───── Data extracts ─────

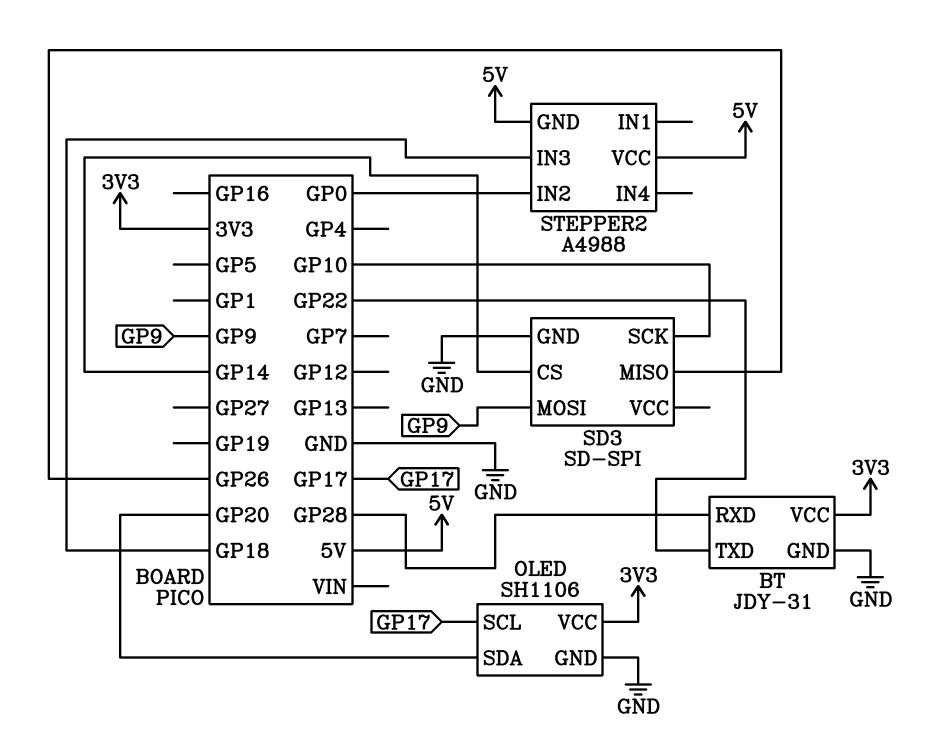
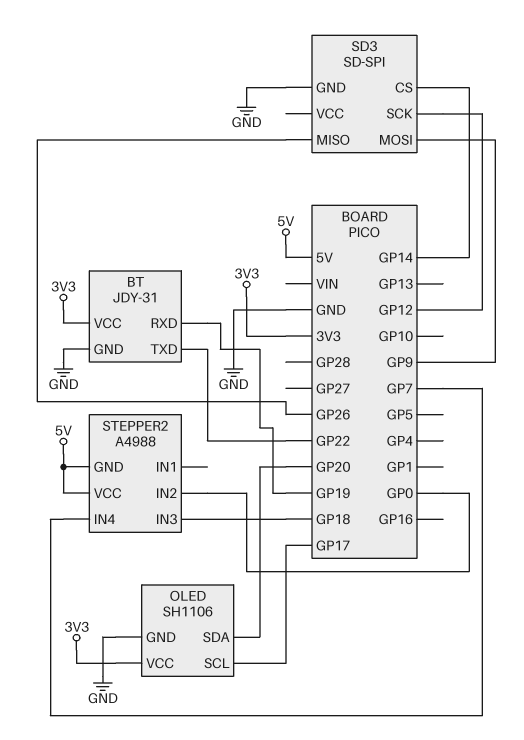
BT pin RXD: GP28 -> GP19
SD3 pin SCK: GP10 -> GP12
STEPPER2 pin IN4: none -> GP7

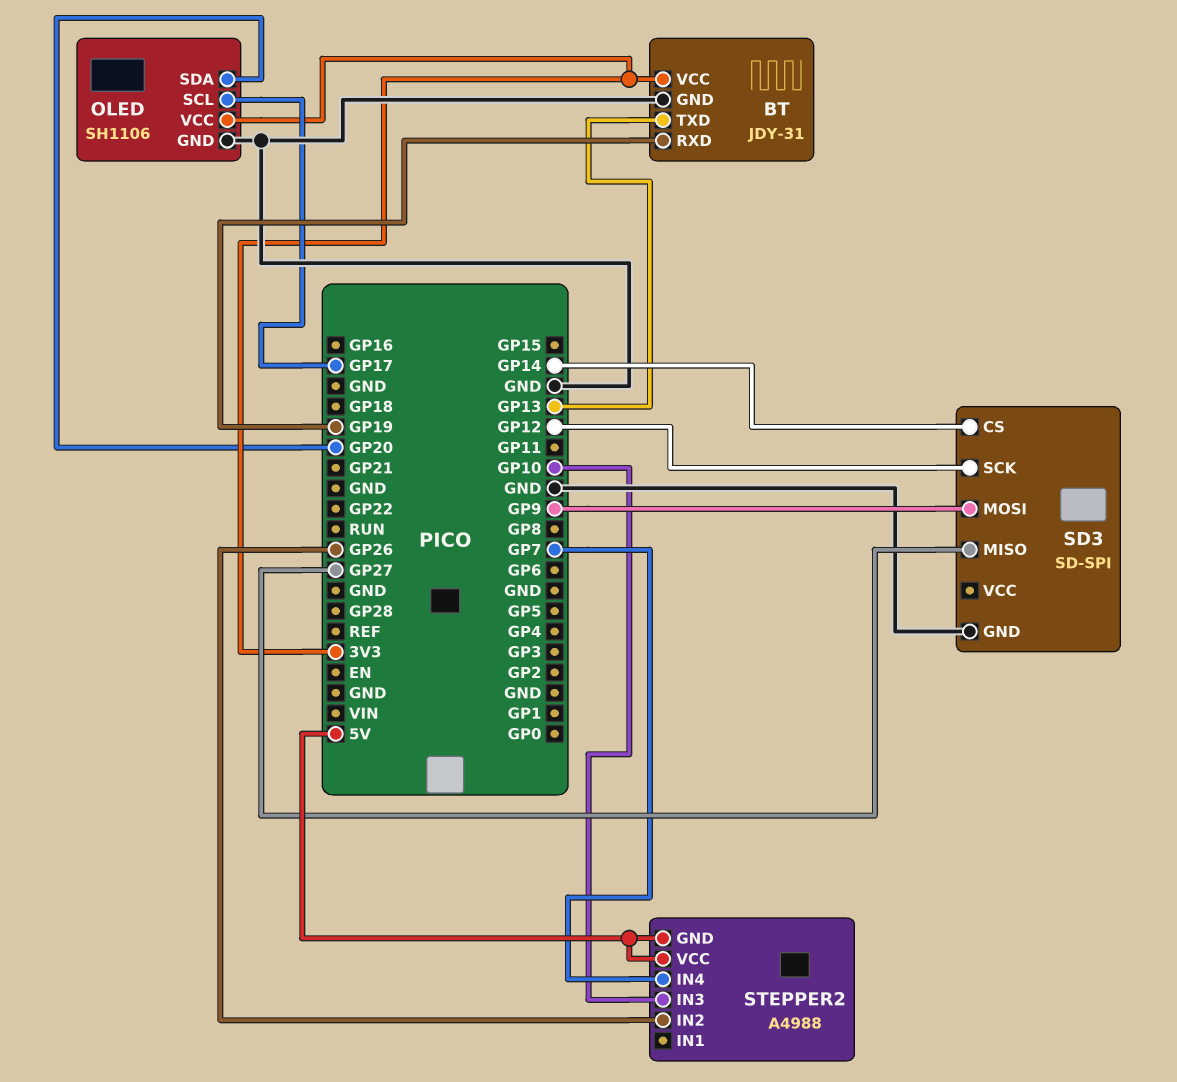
BT pin TXD: GP22 -> GP13
SD3 pin MISO: GP26 -> GP27
STEPPER2 pin IN2: GP0 -> GP26
STEPPER2 pin IN3: GP18 -> GP10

─────

* [Exercise directions] Repeat the listing above verbatim, but exclude the pictures it contains.

* [Task output]
BT pin RXD: GP28 -> GP19
SD3 pin SCK: GP10 -> GP12
STEPPER2 pin IN4: none -> GP7

BT pin TXD: GP22 -> GP13
SD3 pin MISO: GP26 -> GP27
STEPPER2 pin IN2: GP0 -> GP26
STEPPER2 pin IN3: GP18 -> GP10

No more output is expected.